** What the task asks **
Check each line of the records below for the word "plate" and copy those where it appears.
::: Information :::
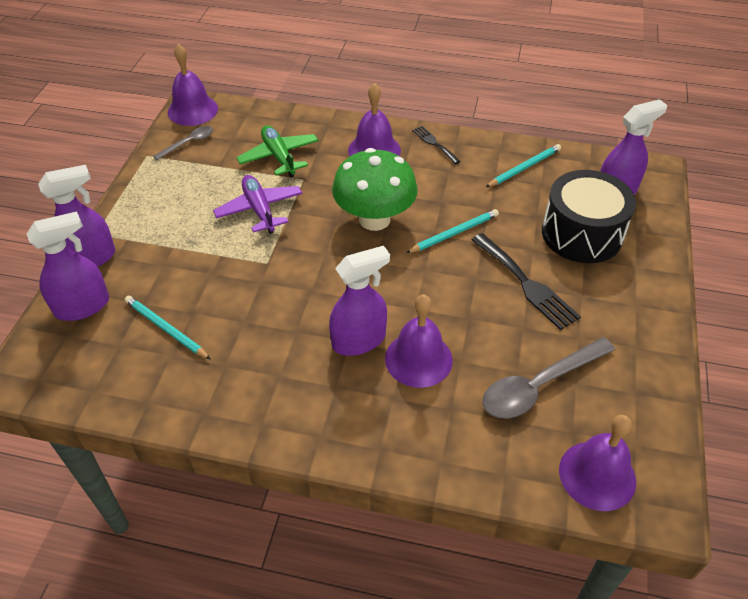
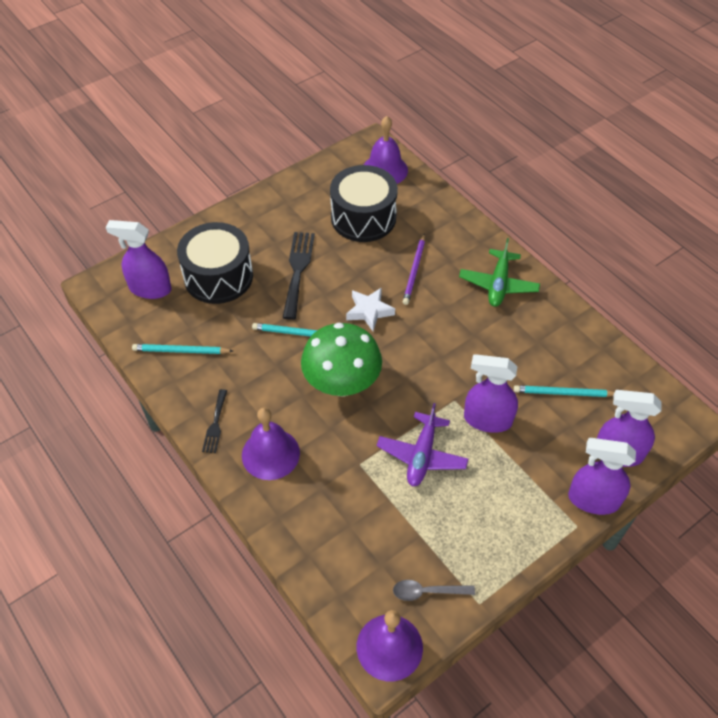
camera: 140 degrees left, 5 degrees up
turquoise pencil [124,296,211,360] -> turquoise pencil turned 105 degrees clockwise [514,385,615,397]
green plane [236,125,319,177] -> green plane moved to [459,238,540,307]
purple spray bottle [329,246,390,356] -> purple spray bottle moved to [464,354,518,433]
purple bell [385,294,453,388] -> purple pencil [403,233,425,305]
grey spoon [483,337,615,418] -> black drum [330,165,398,242]
none -> white star [346,287,395,331]

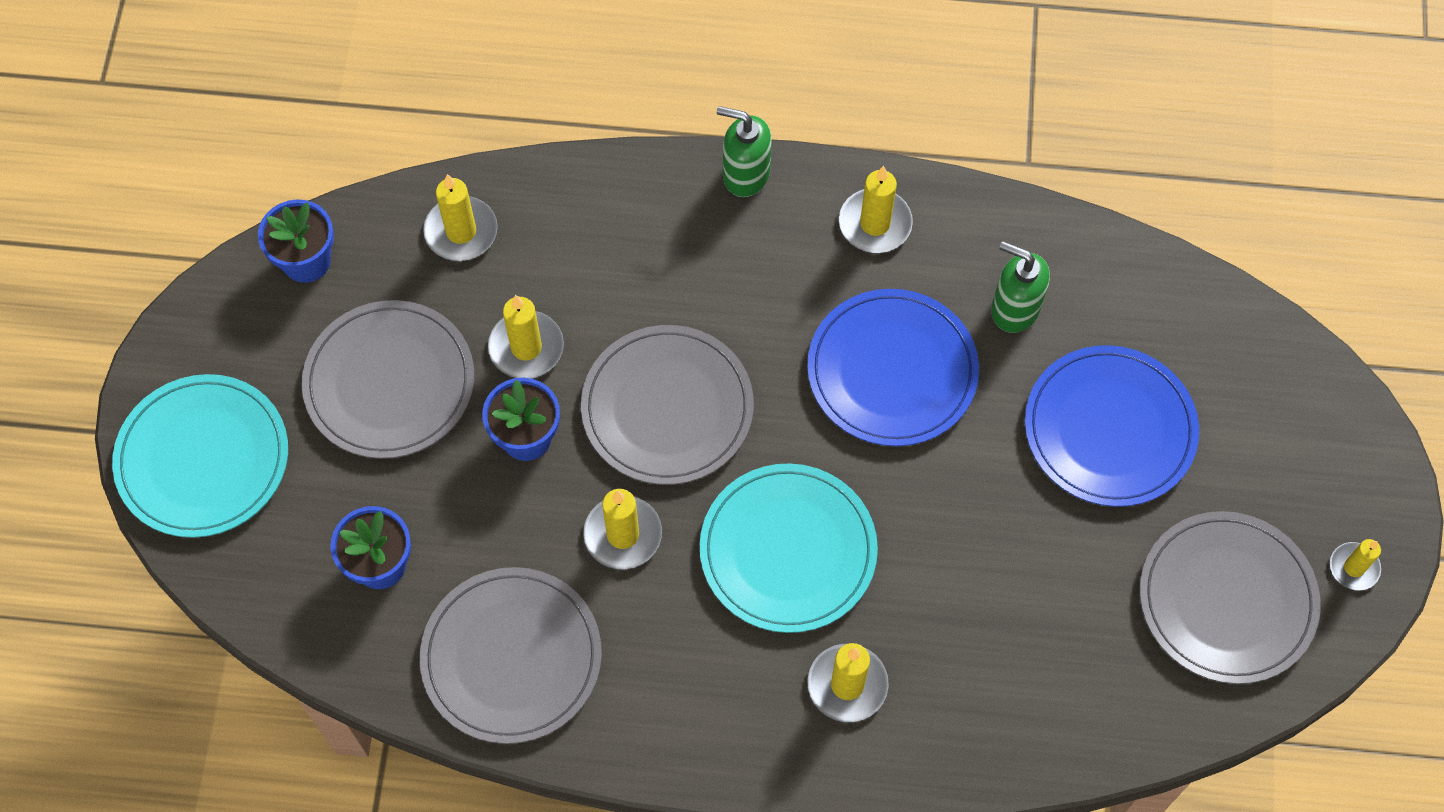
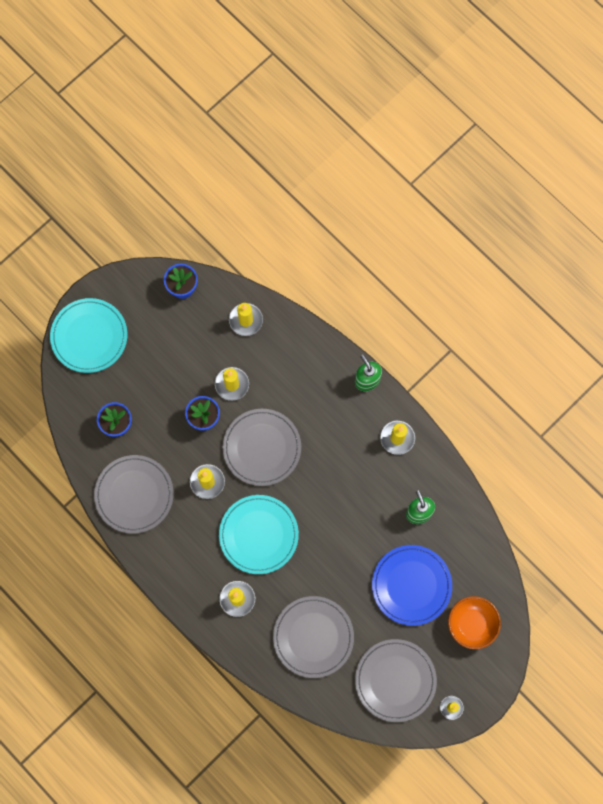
camera: 40 degrees right, 10 degrees up
grey plate [302,300,474,459] -> grey plate moved to [273,596,354,678]
blue plate [807,289,979,446] -> none
none -> orange bowl [448,596,501,649]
:::
** Written answer **
grey plate [302,300,474,459] -> grey plate moved to [273,596,354,678]
blue plate [807,289,979,446] -> none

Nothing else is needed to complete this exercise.